──────── RECORDS SHOWN ────────

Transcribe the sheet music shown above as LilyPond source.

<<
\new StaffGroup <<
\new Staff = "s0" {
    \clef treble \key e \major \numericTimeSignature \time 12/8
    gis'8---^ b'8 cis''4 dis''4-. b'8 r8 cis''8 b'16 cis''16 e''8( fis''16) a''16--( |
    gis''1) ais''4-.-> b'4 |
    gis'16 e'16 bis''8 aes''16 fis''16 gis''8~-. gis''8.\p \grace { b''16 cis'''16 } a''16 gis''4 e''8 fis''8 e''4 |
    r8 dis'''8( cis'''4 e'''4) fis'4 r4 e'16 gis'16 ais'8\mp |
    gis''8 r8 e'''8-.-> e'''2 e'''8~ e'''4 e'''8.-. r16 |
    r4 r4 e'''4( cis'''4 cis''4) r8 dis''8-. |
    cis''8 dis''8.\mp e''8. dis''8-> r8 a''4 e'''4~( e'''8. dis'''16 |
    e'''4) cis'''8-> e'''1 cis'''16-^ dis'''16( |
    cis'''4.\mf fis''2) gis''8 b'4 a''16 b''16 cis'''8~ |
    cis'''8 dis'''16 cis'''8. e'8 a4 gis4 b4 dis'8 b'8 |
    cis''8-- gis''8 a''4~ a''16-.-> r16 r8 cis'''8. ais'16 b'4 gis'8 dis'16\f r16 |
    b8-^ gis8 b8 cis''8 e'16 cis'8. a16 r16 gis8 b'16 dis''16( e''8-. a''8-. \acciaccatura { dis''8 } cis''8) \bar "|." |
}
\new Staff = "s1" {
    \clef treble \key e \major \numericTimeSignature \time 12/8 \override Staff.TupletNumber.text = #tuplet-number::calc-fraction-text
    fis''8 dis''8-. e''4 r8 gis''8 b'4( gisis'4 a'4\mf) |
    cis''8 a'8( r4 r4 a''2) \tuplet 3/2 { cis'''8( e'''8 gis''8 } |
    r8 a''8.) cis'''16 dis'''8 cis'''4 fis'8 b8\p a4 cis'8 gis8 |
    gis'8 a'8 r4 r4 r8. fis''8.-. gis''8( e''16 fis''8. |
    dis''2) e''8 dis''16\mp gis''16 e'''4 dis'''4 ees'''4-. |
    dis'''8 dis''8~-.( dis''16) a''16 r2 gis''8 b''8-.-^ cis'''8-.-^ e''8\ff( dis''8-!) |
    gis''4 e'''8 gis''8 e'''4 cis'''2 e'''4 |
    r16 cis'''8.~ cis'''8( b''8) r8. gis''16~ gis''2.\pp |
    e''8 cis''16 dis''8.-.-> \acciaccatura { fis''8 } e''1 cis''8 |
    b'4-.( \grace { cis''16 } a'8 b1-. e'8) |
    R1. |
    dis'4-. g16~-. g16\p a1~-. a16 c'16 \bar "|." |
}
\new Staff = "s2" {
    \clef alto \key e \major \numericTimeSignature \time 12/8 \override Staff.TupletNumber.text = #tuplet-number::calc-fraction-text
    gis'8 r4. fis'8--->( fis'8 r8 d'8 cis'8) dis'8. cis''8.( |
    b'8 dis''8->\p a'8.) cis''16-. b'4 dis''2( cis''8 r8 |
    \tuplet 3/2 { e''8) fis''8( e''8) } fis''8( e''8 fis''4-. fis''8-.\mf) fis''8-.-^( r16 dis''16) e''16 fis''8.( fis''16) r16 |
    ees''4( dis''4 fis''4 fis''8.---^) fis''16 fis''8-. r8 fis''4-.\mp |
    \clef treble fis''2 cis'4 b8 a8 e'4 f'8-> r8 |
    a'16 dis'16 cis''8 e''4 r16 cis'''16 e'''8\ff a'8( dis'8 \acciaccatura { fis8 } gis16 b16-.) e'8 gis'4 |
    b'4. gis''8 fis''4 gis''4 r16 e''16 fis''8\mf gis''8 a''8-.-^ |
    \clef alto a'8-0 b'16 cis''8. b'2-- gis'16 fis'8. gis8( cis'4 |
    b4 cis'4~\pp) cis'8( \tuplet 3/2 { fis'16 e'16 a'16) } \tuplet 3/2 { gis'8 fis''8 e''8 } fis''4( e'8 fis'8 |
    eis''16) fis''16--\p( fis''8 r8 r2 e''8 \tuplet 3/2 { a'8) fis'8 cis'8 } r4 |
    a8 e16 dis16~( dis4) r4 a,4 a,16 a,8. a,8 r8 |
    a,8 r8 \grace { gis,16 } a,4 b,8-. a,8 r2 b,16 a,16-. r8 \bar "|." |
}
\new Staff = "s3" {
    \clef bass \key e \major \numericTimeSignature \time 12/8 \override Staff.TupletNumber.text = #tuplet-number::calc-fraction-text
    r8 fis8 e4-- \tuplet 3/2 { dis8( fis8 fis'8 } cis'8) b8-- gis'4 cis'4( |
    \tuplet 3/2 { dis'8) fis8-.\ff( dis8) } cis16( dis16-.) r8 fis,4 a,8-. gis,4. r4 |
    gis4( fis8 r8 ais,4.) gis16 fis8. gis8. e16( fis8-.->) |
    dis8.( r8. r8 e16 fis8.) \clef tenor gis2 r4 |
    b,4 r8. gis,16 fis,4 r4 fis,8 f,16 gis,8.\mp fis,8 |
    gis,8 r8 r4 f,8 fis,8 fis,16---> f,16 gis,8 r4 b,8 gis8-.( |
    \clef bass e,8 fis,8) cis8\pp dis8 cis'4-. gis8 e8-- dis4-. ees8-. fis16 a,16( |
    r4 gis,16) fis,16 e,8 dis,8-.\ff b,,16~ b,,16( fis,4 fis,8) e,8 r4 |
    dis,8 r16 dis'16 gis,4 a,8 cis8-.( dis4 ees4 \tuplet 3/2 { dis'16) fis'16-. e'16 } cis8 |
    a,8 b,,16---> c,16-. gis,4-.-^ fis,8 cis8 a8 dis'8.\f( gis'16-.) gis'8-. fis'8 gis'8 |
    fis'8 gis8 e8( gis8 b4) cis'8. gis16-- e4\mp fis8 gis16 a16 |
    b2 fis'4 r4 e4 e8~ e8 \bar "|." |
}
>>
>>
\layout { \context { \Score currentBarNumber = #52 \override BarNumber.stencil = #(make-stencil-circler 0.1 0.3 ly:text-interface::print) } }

────────

## [GOAL]
Count the lines in the records that contain the string "grace" and reply with the number alone.

## [OUTPUT OF THE EXERCISE]
3